/---

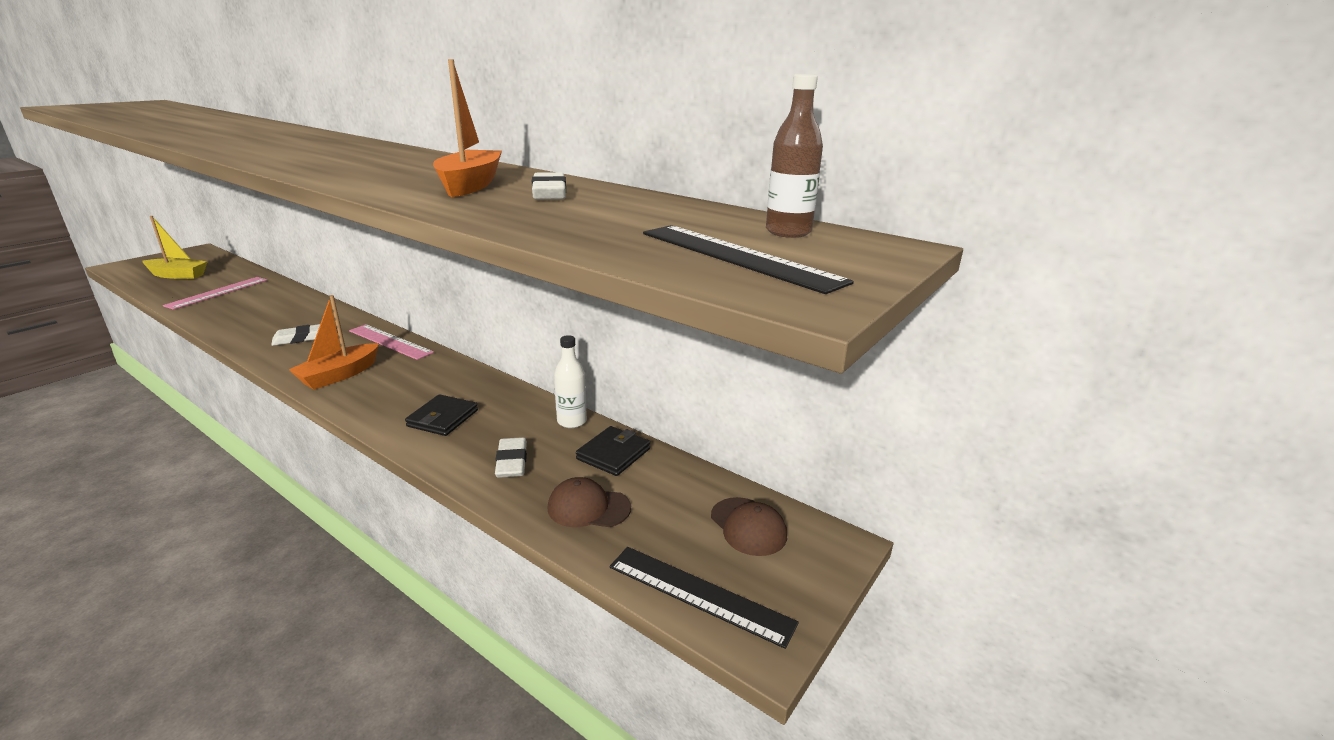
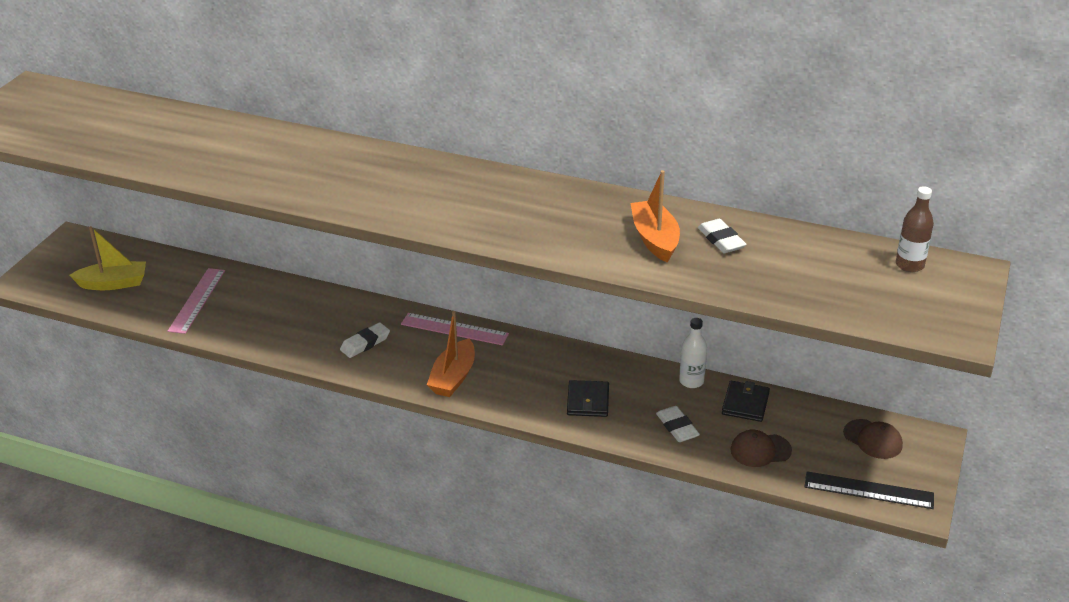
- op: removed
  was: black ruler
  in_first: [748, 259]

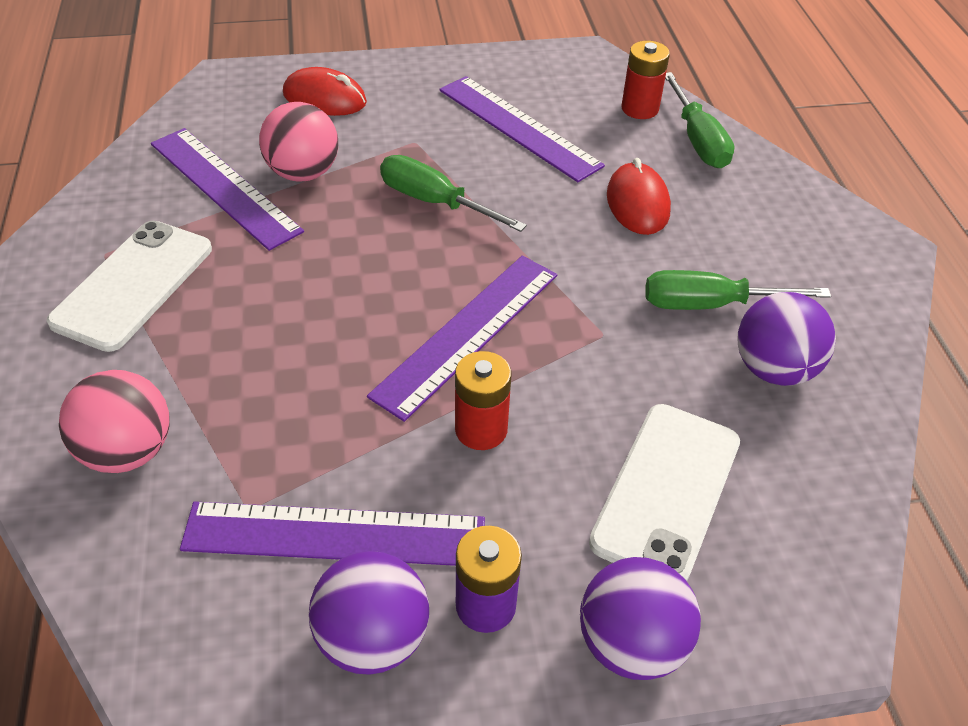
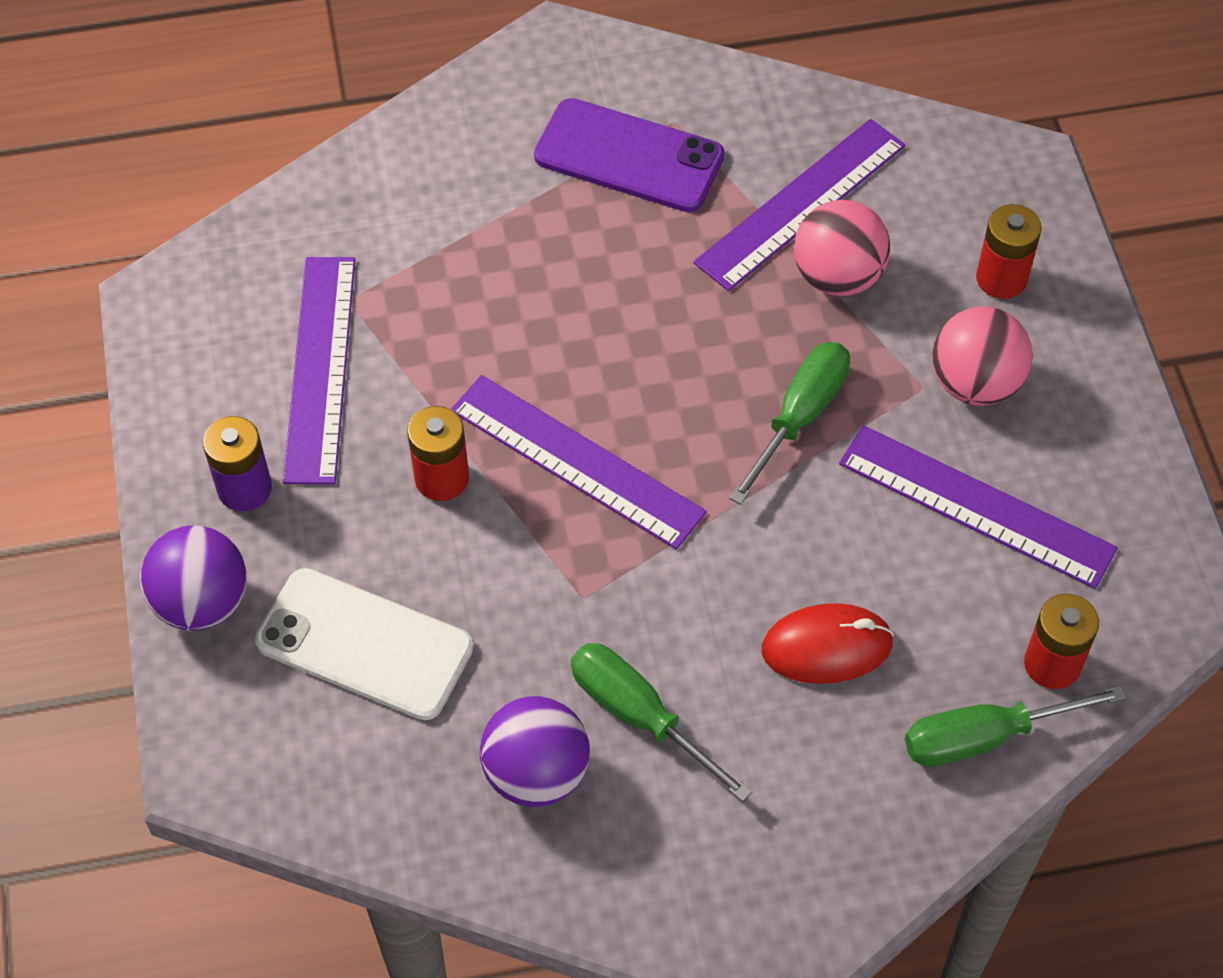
- op: recoloured
  was: white phone
  now: purple phone
  in_first: [129, 286]
  in_second: [629, 155]
- op: turned
  was: green screwdriver
  in_first: [738, 290]
  in_second: [661, 722]
  clockwise: -45
- op: turned
  was: purple ruler
  in_first: [522, 129]
  in_second: [978, 507]
  clockwise: 75
- op: moved
  was: pink ball
  in_first: [114, 421]
  in_second: [982, 356]
- op: replaced
  was: red mouse
  now: red battery
  in_first: [325, 91]
  in_second: [1009, 251]
- op: removed
  was: purple ball
  in_first: [369, 613]

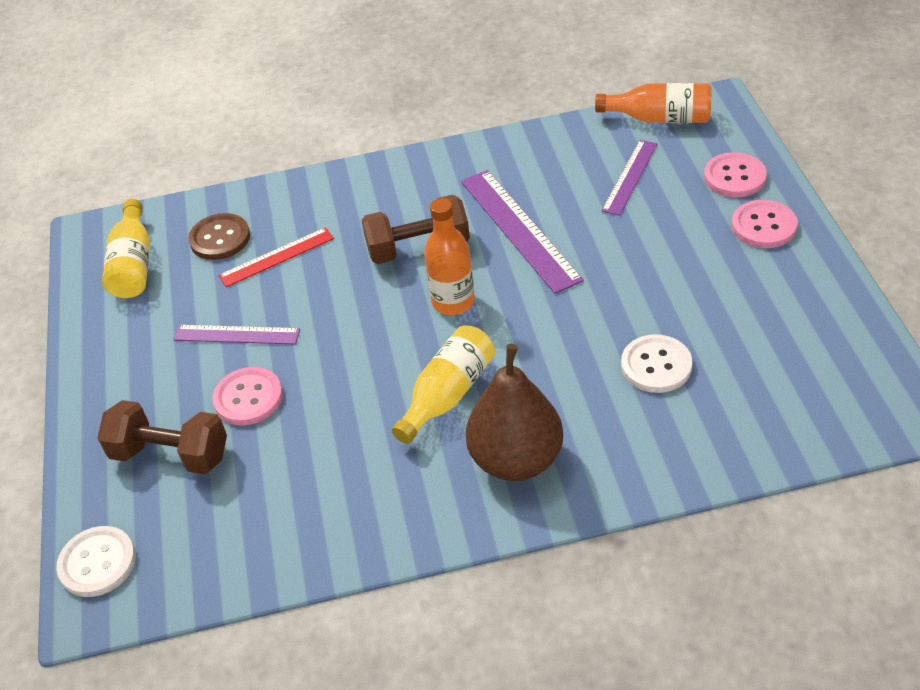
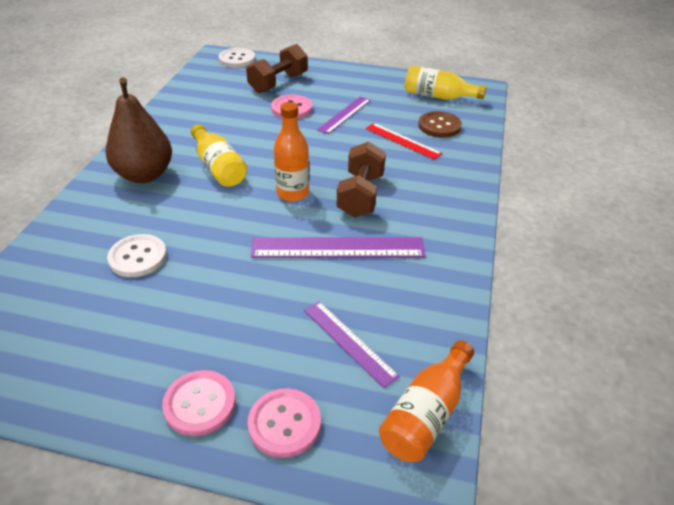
- op: turned
  was: red ruler
  in_first: [276, 257]
  in_second: [404, 141]
  clockwise: -45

\---

■ **What the task asks**
Retype each entry exactly as it appears, excluding any image.

■ **Solution to this problem**
- op: removed
  was: black ruler
  in_first: [748, 259]

- op: recoloured
  was: white phone
  now: purple phone
  in_first: [129, 286]
  in_second: [629, 155]
- op: turned
  was: green screwdriver
  in_first: [738, 290]
  in_second: [661, 722]
  clockwise: -45
- op: turned
  was: purple ruler
  in_first: [522, 129]
  in_second: [978, 507]
  clockwise: 75
- op: moved
  was: pink ball
  in_first: [114, 421]
  in_second: [982, 356]
- op: replaced
  was: red mouse
  now: red battery
  in_first: [325, 91]
  in_second: [1009, 251]
- op: removed
  was: purple ball
  in_first: [369, 613]

- op: turned
  was: red ruler
  in_first: [276, 257]
  in_second: [404, 141]
  clockwise: -45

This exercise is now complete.